● **WHAT YOU NEED TO DO**: Copy out lines with the word "cheese" from the material that follows.

● **RECORDED INFORMATION**:
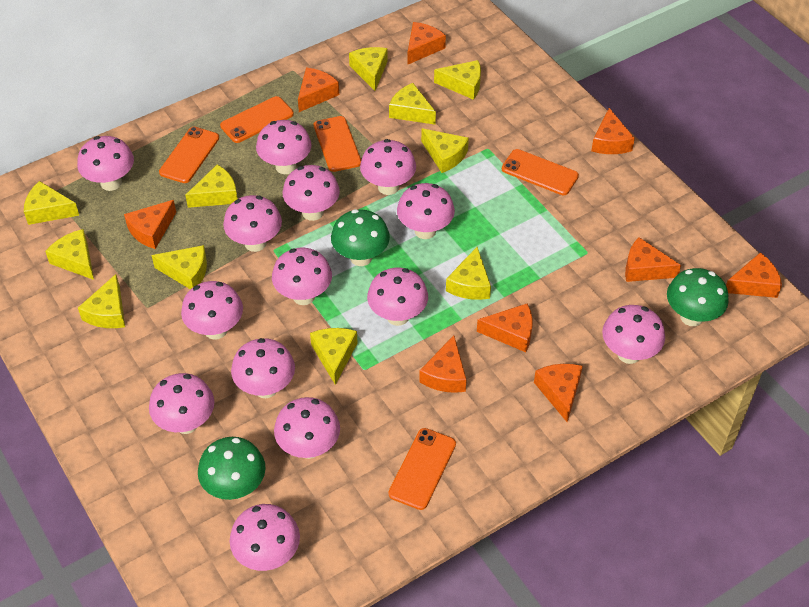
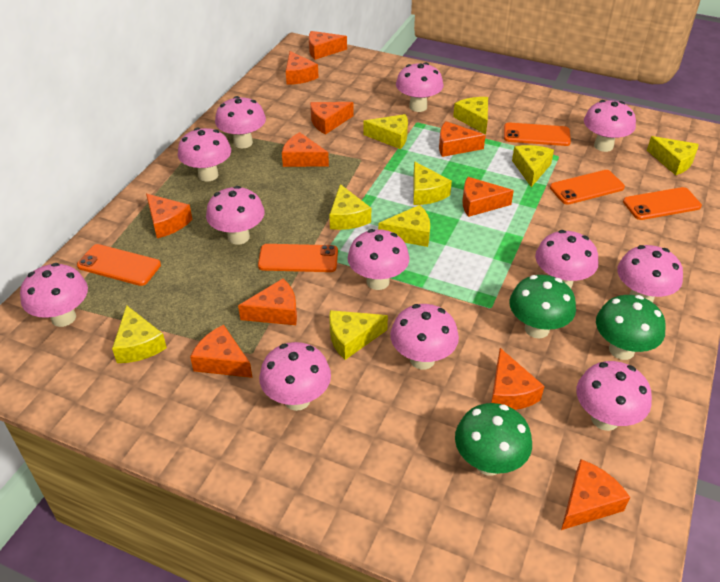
orange cheese: 9 -> 11
pink mushroom: 14 -> 12
yellow cheese: 11 -> 9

● **THE COMPLETED TASK**:
orange cheese: 9 -> 11
yellow cheese: 11 -> 9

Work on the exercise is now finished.